Start of RECORDS SHOWN

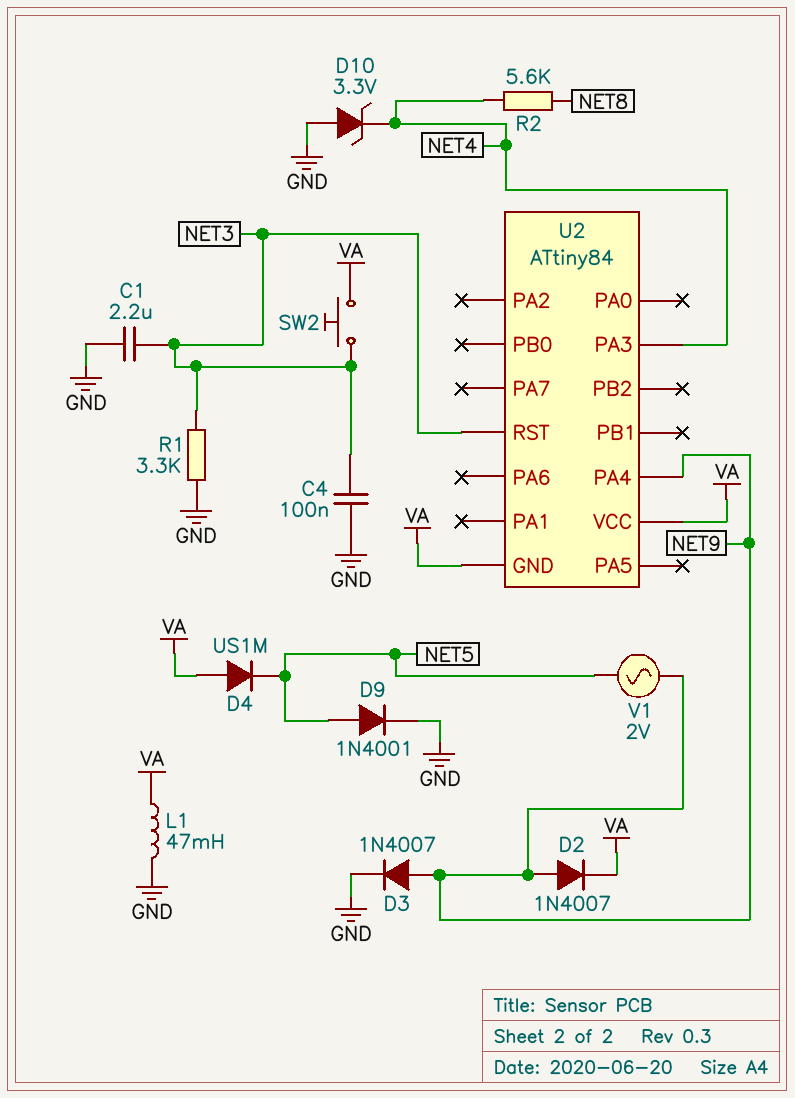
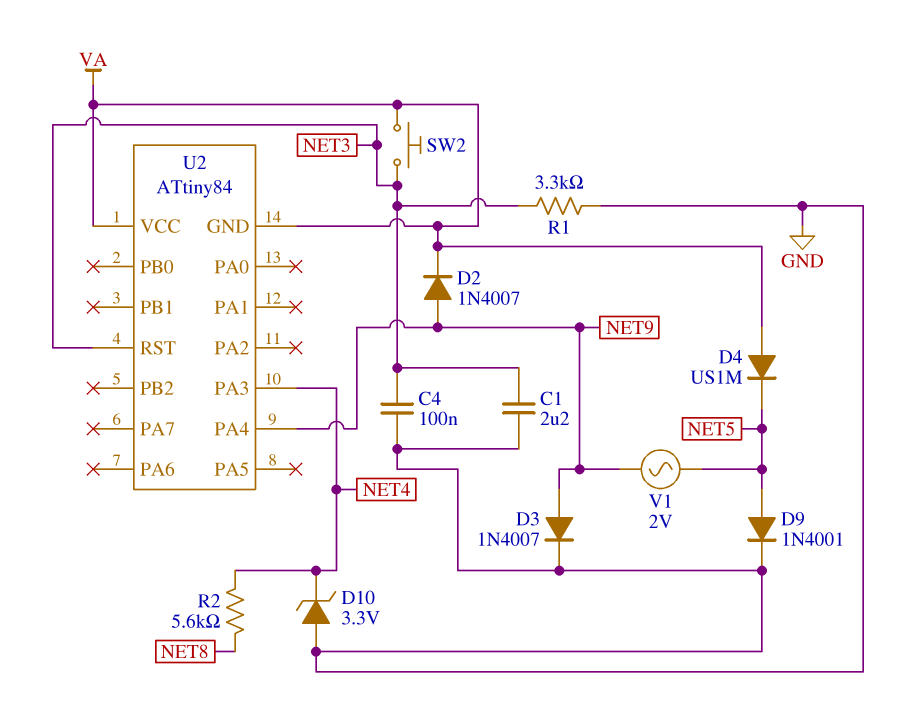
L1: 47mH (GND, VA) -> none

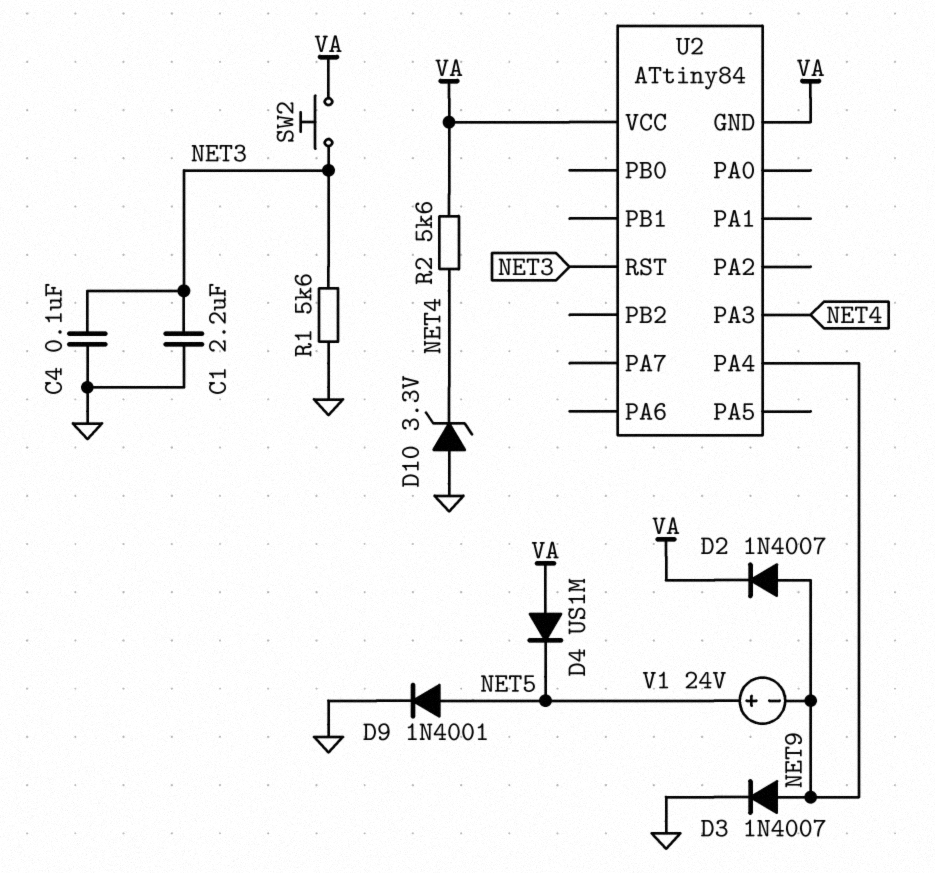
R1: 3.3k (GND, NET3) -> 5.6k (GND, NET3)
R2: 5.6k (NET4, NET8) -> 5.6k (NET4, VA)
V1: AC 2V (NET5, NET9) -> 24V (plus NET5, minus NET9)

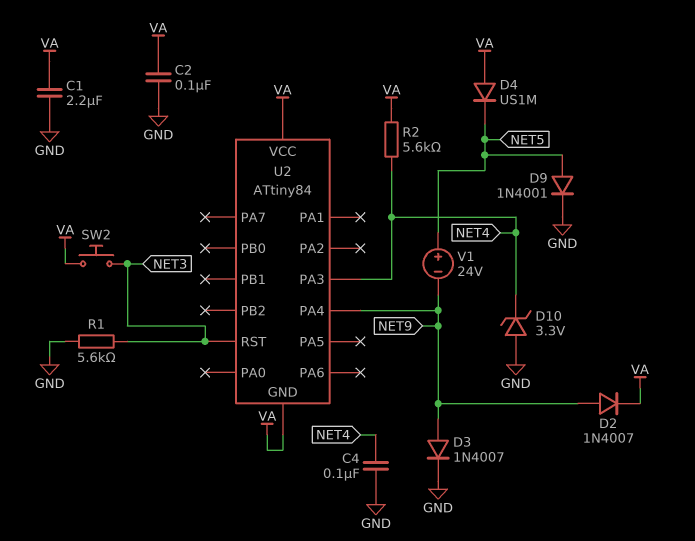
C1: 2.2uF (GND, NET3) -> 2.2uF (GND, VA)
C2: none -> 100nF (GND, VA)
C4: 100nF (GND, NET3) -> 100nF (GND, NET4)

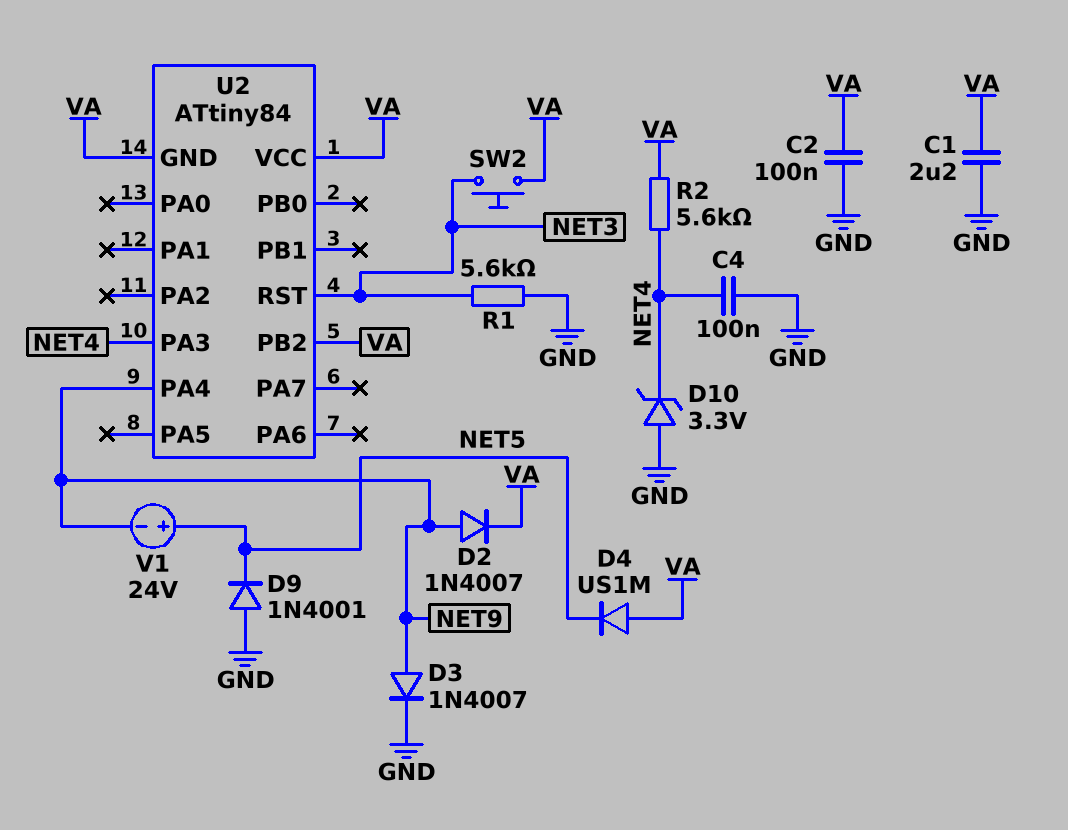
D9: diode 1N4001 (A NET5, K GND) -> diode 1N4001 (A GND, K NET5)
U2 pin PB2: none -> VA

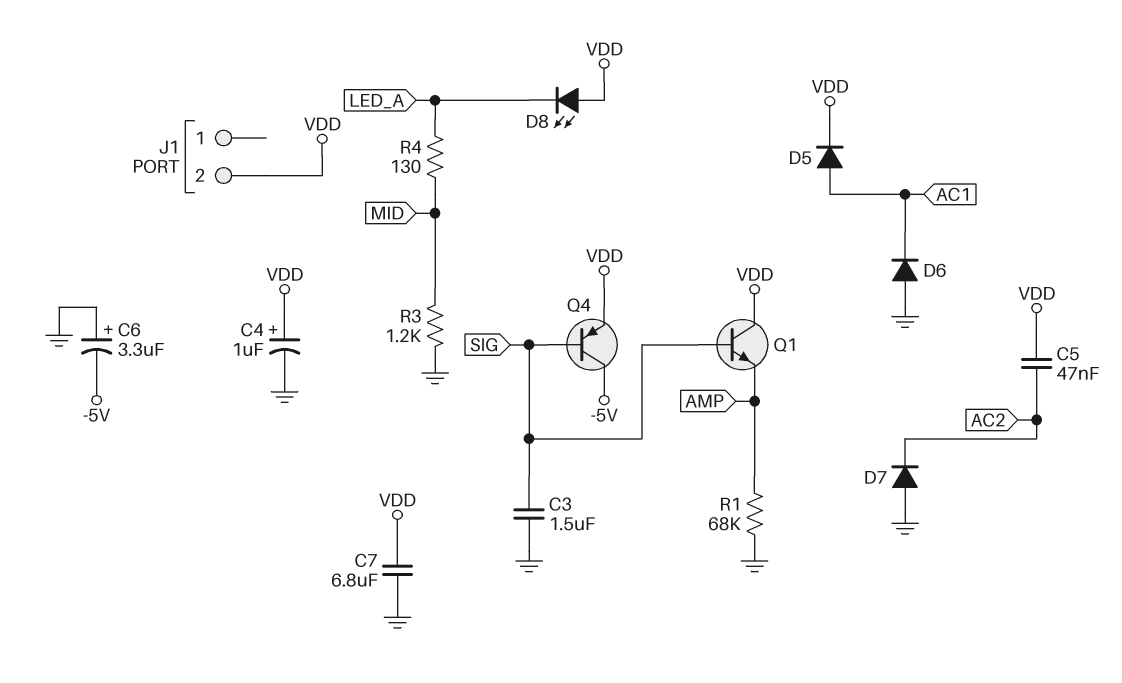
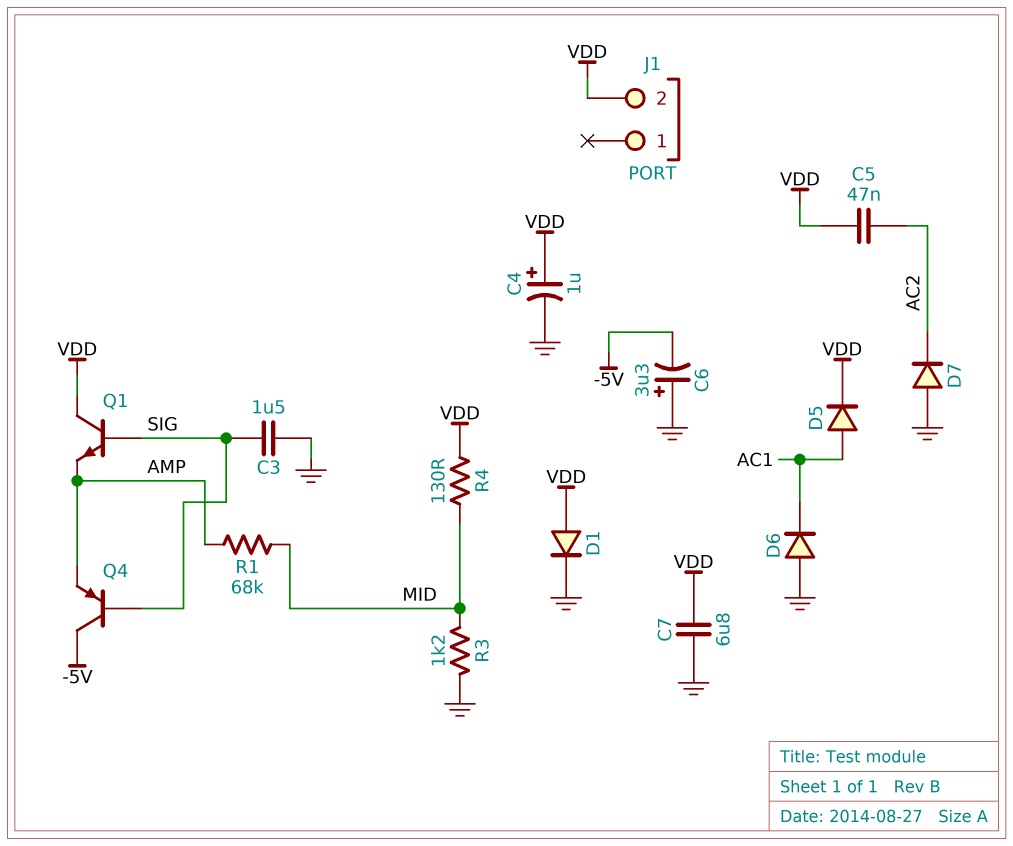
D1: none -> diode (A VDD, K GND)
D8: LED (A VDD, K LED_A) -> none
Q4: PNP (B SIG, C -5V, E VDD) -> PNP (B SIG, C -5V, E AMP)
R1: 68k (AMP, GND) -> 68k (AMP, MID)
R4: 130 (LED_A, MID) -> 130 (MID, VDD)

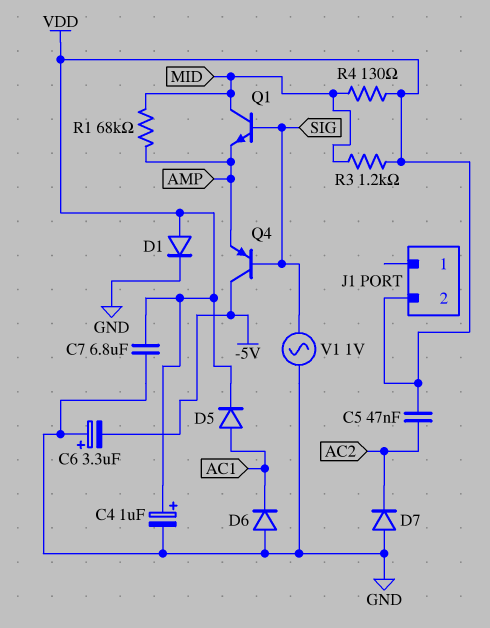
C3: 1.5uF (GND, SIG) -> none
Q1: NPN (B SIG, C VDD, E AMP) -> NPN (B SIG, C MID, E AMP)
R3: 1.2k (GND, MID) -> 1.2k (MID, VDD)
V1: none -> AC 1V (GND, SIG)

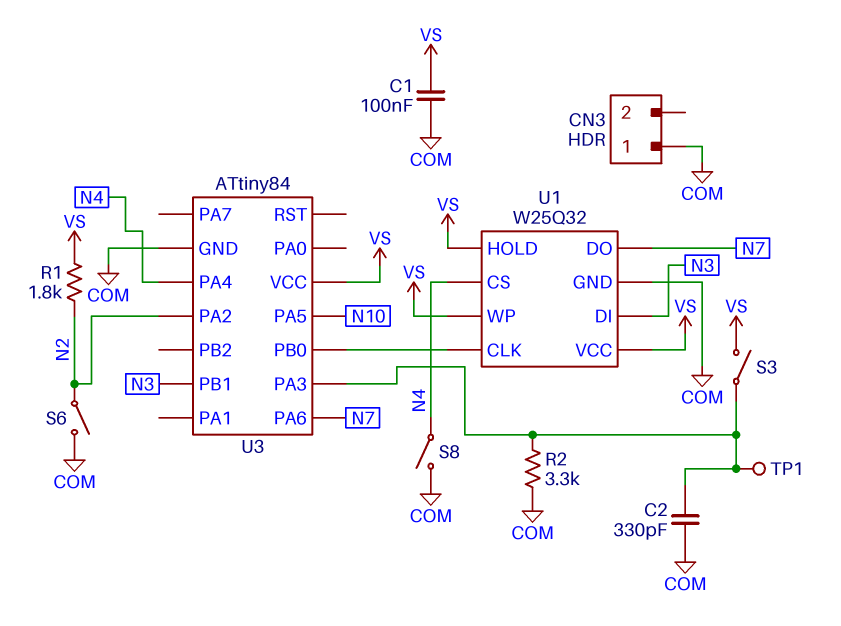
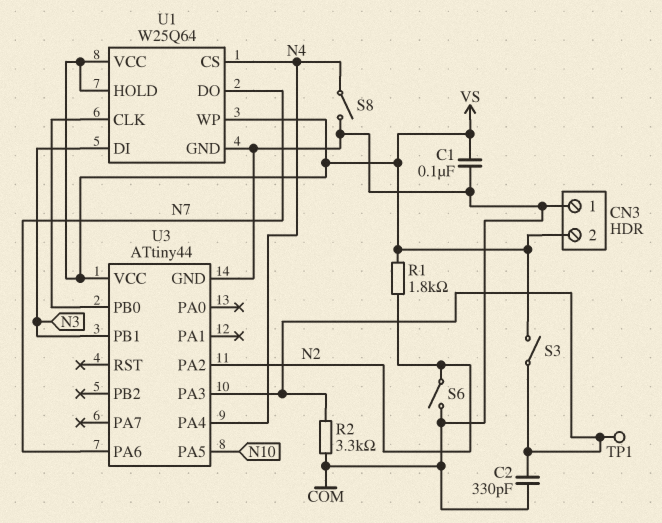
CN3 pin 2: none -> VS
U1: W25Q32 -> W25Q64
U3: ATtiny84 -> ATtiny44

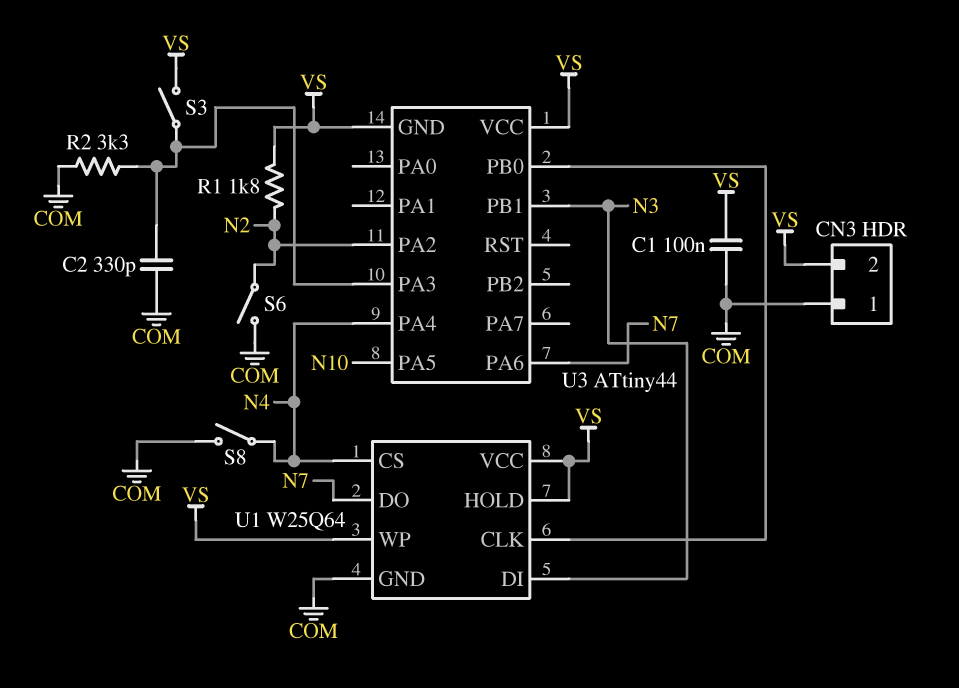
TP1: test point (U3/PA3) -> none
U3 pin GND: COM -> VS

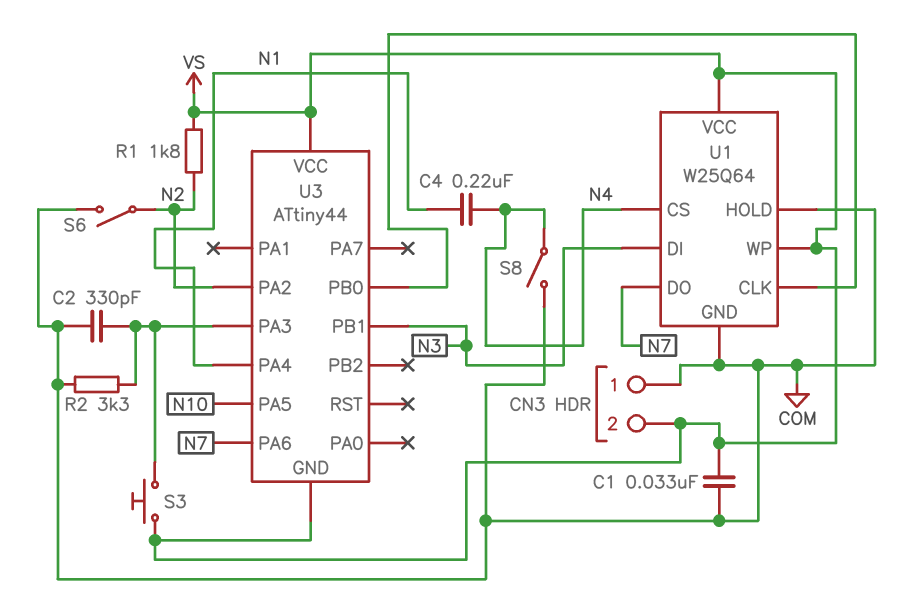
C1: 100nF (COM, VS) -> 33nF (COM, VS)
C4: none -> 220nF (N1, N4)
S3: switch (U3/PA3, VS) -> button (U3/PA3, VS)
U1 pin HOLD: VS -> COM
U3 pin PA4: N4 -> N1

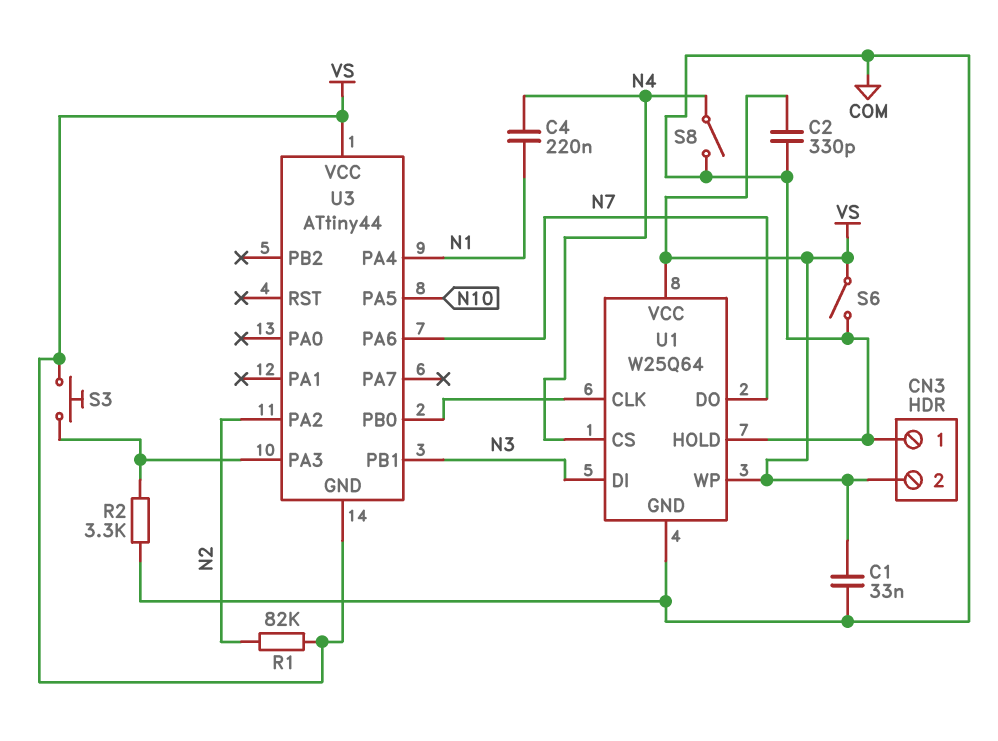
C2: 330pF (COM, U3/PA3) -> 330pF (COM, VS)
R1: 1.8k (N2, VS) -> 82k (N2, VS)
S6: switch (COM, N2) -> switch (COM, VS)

End of RECORDS SHOWN

Transcribe, word for word, the line holding "R1: 3.3k (GND, NET3) -> 5.6k (GND, NET3)" and all lines after it in the entries above, ending with the last. Only those lines; no pictures.

# [SOLUTION]
R1: 3.3k (GND, NET3) -> 5.6k (GND, NET3)
R2: 5.6k (NET4, NET8) -> 5.6k (NET4, VA)
V1: AC 2V (NET5, NET9) -> 24V (plus NET5, minus NET9)

C1: 2.2uF (GND, NET3) -> 2.2uF (GND, VA)
C2: none -> 100nF (GND, VA)
C4: 100nF (GND, NET3) -> 100nF (GND, NET4)

D9: diode 1N4001 (A NET5, K GND) -> diode 1N4001 (A GND, K NET5)
U2 pin PB2: none -> VA

D1: none -> diode (A VDD, K GND)
D8: LED (A VDD, K LED_A) -> none
Q4: PNP (B SIG, C -5V, E VDD) -> PNP (B SIG, C -5V, E AMP)
R1: 68k (AMP, GND) -> 68k (AMP, MID)
R4: 130 (LED_A, MID) -> 130 (MID, VDD)

C3: 1.5uF (GND, SIG) -> none
Q1: NPN (B SIG, C VDD, E AMP) -> NPN (B SIG, C MID, E AMP)
R3: 1.2k (GND, MID) -> 1.2k (MID, VDD)
V1: none -> AC 1V (GND, SIG)

CN3 pin 2: none -> VS
U1: W25Q32 -> W25Q64
U3: ATtiny84 -> ATtiny44

TP1: test point (U3/PA3) -> none
U3 pin GND: COM -> VS

C1: 100nF (COM, VS) -> 33nF (COM, VS)
C4: none -> 220nF (N1, N4)
S3: switch (U3/PA3, VS) -> button (U3/PA3, VS)
U1 pin HOLD: VS -> COM
U3 pin PA4: N4 -> N1

C2: 330pF (COM, U3/PA3) -> 330pF (COM, VS)
R1: 1.8k (N2, VS) -> 82k (N2, VS)
S6: switch (COM, N2) -> switch (COM, VS)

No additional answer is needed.